#### Task goal:
Please return the lines below verbatim, beginning at the one that has "camera: 30 degrees right, 5 degrees up" and stopping after the one that has "(514, 210) = (557, 288): orange", and add no other lines.

(Dataset extract Opens)

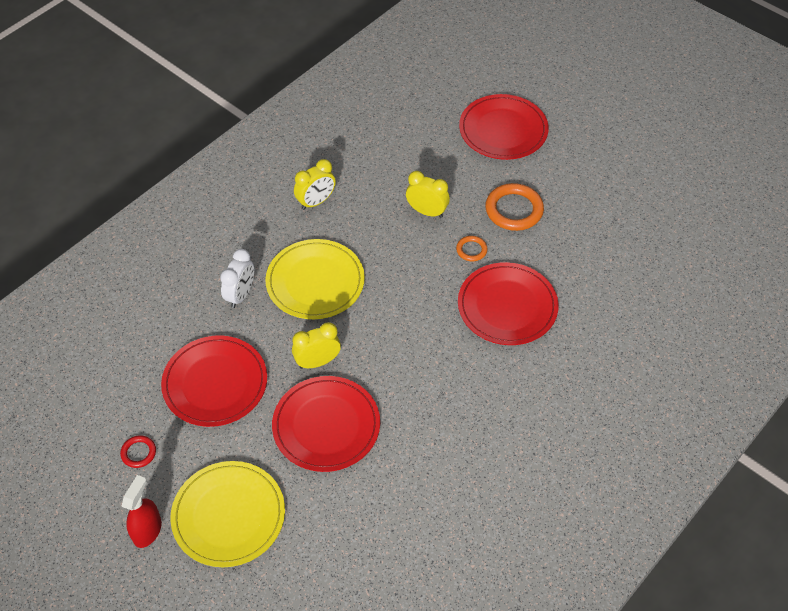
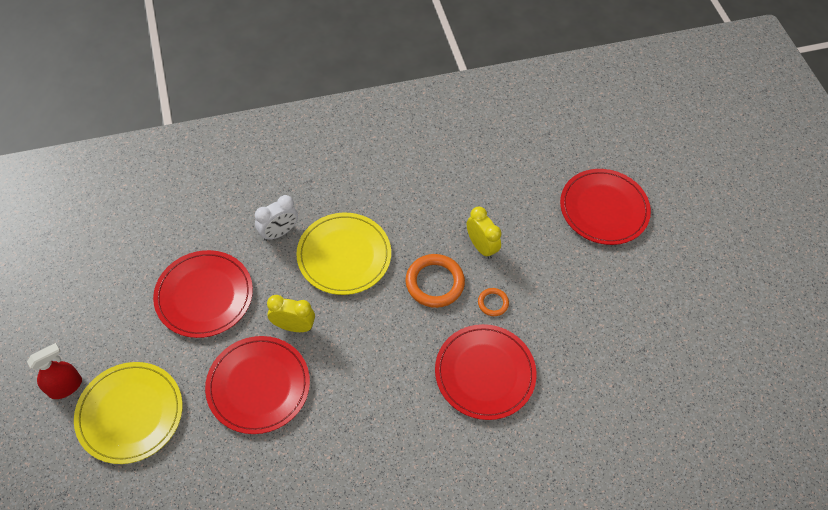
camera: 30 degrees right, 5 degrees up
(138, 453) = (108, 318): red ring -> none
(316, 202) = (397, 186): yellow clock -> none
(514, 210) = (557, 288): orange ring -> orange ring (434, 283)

(Dataset extract Closes)
(Dataset extract Opens)

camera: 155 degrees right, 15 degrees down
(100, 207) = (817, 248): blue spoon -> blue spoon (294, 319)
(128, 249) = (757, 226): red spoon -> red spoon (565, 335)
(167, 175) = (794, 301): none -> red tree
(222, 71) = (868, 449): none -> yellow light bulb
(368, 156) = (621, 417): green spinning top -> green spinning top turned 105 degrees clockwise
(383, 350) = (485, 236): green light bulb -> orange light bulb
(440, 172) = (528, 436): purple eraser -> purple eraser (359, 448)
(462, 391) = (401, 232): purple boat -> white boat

(Dataset extract Closes)

#### Exercise solution:
camera: 30 degrees right, 5 degrees up
(138, 453) = (108, 318): red ring -> none
(316, 202) = (397, 186): yellow clock -> none
(514, 210) = (557, 288): orange ring -> orange ring (434, 283)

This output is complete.